Brief
Find the line holding "camera: 135 degrees left, 0 degrees up" in the entries below. Give it again exactly, along with every line after it up to and including the line holding "(519, 344) = (317, 268): blue".

Information given
● ● ● ● ●

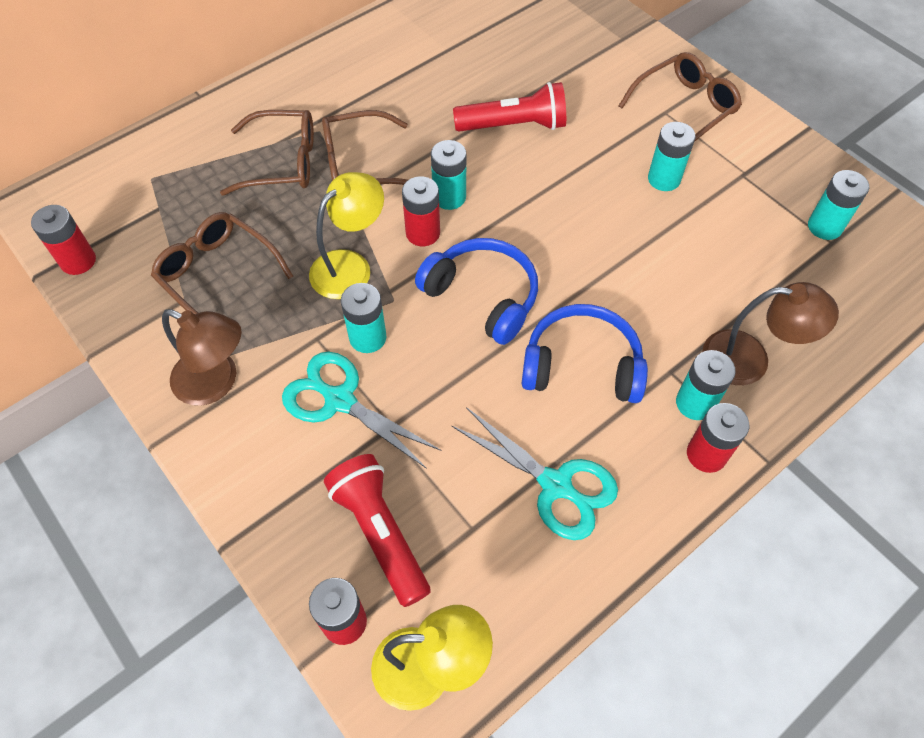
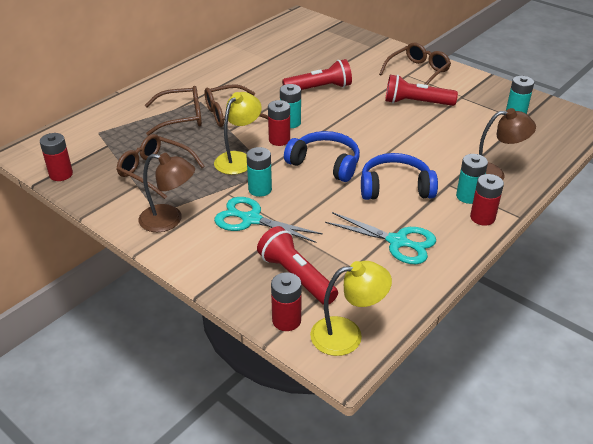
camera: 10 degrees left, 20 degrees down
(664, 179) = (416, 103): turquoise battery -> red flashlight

● ● ● ● ●

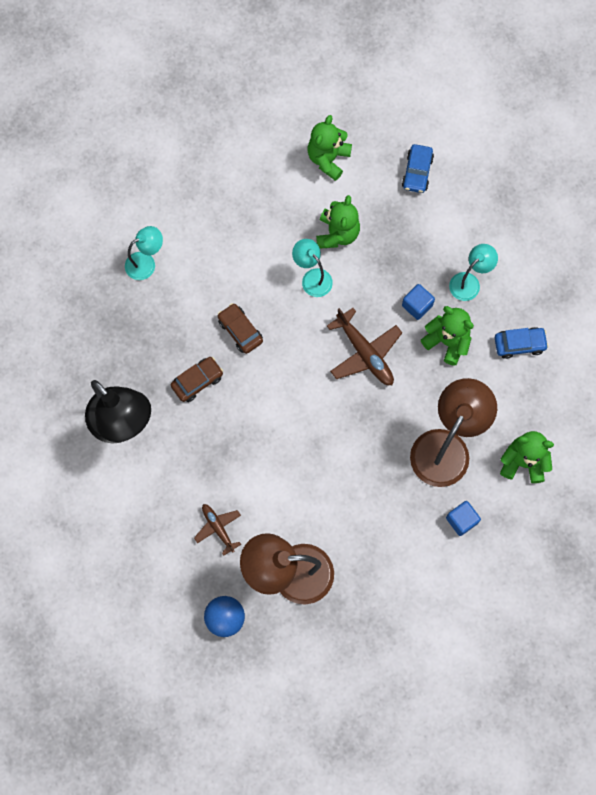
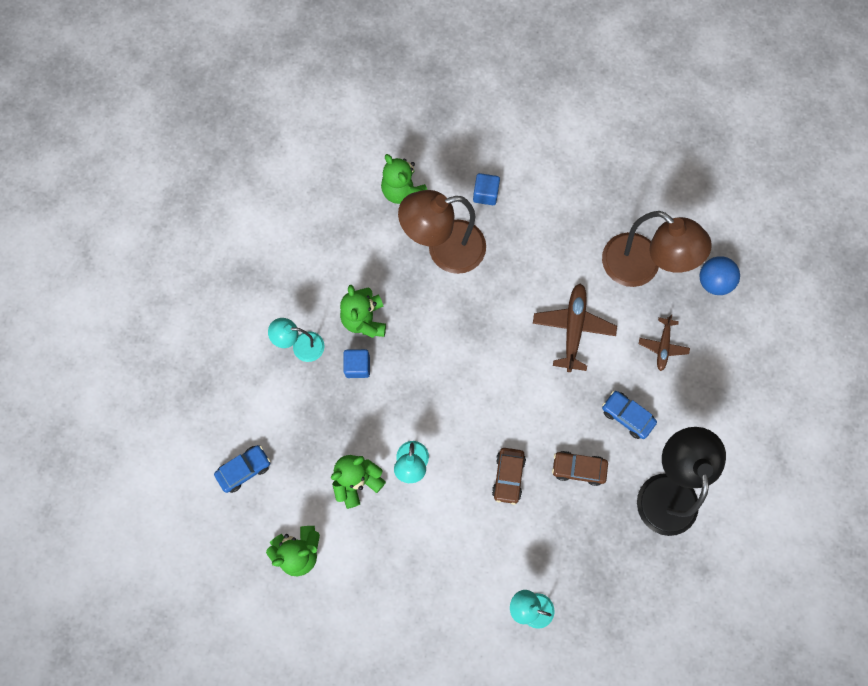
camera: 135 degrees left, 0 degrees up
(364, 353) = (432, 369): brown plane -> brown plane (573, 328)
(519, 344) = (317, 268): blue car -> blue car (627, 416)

● ● ● ● ●

Response area
camera: 135 degrees left, 0 degrees up
(364, 353) = (432, 369): brown plane -> brown plane (573, 328)
(519, 344) = (317, 268): blue car -> blue car (627, 416)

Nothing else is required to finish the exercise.